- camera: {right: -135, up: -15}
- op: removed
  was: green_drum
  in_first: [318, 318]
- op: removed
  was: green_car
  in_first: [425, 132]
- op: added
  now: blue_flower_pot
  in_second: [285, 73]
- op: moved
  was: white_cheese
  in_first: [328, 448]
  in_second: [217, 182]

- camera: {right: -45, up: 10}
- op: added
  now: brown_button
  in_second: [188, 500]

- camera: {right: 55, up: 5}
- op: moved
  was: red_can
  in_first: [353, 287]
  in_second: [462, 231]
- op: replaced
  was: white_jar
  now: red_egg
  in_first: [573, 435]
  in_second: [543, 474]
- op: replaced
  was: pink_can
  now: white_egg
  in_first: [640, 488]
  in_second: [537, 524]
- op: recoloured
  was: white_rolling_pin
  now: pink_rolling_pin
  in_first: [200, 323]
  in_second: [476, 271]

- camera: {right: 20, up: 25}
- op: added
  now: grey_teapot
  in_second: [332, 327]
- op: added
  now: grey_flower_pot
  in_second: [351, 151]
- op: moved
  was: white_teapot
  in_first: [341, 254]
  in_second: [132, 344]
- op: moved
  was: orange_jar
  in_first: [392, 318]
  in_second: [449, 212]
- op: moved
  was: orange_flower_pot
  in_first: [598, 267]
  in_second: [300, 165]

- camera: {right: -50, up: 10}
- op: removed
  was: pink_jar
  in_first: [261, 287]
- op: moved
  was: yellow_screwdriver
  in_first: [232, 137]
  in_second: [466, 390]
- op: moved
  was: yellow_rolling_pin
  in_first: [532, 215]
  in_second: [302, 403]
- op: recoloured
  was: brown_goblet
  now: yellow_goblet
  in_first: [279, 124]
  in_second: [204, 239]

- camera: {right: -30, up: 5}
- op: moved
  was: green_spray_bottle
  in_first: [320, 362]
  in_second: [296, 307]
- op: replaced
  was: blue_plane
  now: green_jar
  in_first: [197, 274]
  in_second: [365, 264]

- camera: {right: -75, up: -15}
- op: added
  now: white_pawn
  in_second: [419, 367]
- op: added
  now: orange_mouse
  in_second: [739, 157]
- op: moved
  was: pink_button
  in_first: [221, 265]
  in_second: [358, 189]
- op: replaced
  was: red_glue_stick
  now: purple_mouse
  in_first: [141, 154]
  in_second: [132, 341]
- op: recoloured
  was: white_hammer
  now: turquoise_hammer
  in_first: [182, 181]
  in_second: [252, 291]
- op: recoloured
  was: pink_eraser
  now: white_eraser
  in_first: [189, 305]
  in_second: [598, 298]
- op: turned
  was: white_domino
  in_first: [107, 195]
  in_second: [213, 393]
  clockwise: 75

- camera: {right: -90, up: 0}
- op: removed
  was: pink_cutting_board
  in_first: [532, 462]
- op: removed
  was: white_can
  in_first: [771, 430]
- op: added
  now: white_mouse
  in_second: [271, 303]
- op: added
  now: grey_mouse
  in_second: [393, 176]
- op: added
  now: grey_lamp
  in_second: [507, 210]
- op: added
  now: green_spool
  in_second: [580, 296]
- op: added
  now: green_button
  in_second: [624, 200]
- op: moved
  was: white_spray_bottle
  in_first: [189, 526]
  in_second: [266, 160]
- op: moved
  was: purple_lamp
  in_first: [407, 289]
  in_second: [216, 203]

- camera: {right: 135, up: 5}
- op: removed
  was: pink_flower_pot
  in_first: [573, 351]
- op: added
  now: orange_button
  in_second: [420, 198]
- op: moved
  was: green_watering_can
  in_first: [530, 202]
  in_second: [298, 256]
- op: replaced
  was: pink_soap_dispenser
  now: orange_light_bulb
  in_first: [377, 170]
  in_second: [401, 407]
******
TO DO:
From the line that has "now: pink_rolling_pin" through the line that has "in_second: [419, 367]", copy every line exactly as it appears above, and leave out all others.

WRITTEN SOLUTION:
  now: pink_rolling_pin
  in_first: [200, 323]
  in_second: [476, 271]

- camera: {right: 20, up: 25}
- op: added
  now: grey_teapot
  in_second: [332, 327]
- op: added
  now: grey_flower_pot
  in_second: [351, 151]
- op: moved
  was: white_teapot
  in_first: [341, 254]
  in_second: [132, 344]
- op: moved
  was: orange_jar
  in_first: [392, 318]
  in_second: [449, 212]
- op: moved
  was: orange_flower_pot
  in_first: [598, 267]
  in_second: [300, 165]

- camera: {right: -50, up: 10}
- op: removed
  was: pink_jar
  in_first: [261, 287]
- op: moved
  was: yellow_screwdriver
  in_first: [232, 137]
  in_second: [466, 390]
- op: moved
  was: yellow_rolling_pin
  in_first: [532, 215]
  in_second: [302, 403]
- op: recoloured
  was: brown_goblet
  now: yellow_goblet
  in_first: [279, 124]
  in_second: [204, 239]

- camera: {right: -30, up: 5}
- op: moved
  was: green_spray_bottle
  in_first: [320, 362]
  in_second: [296, 307]
- op: replaced
  was: blue_plane
  now: green_jar
  in_first: [197, 274]
  in_second: [365, 264]

- camera: {right: -75, up: -15}
- op: added
  now: white_pawn
  in_second: [419, 367]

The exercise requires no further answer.